*Available data:*
::::::::::

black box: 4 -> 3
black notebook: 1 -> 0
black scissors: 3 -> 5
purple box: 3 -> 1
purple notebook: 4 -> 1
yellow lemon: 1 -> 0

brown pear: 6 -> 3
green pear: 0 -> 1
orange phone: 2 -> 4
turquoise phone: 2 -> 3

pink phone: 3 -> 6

::::::::::

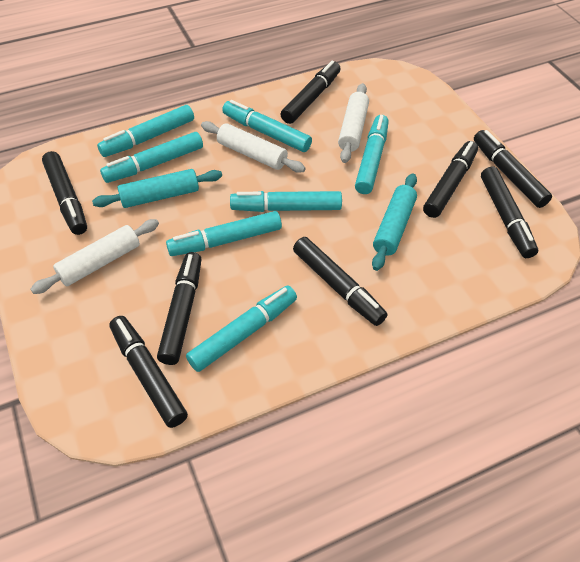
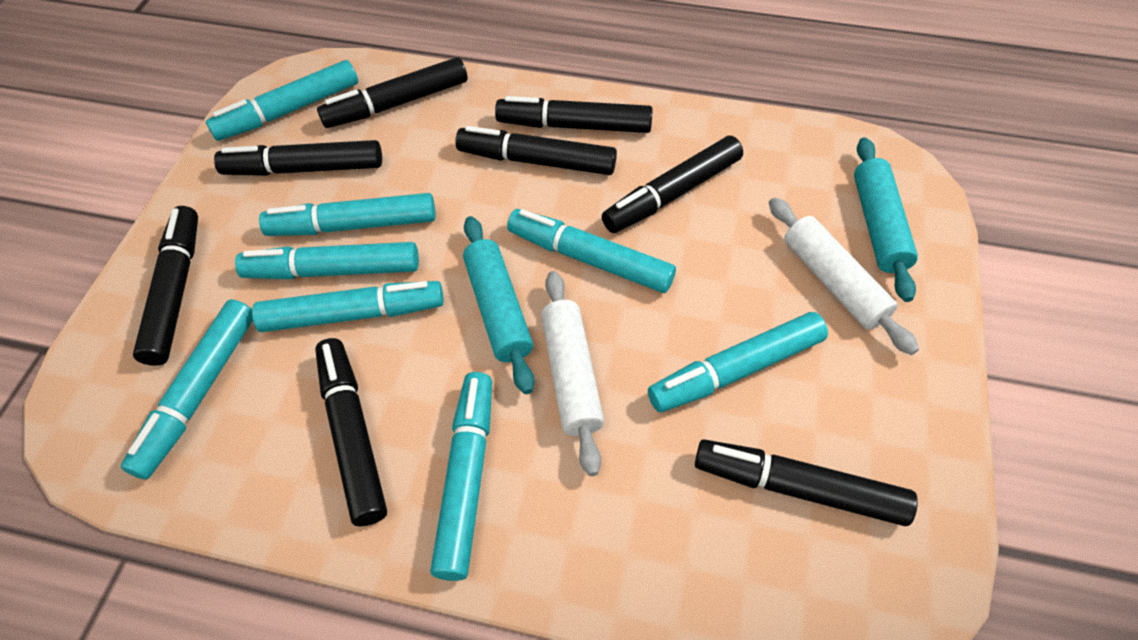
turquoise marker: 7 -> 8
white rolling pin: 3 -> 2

::::::::::

*What the task requires:*
For each line of the entries that holds the word "notebook", pull that line out.

*Worked solution:*
black notebook: 1 -> 0
purple notebook: 4 -> 1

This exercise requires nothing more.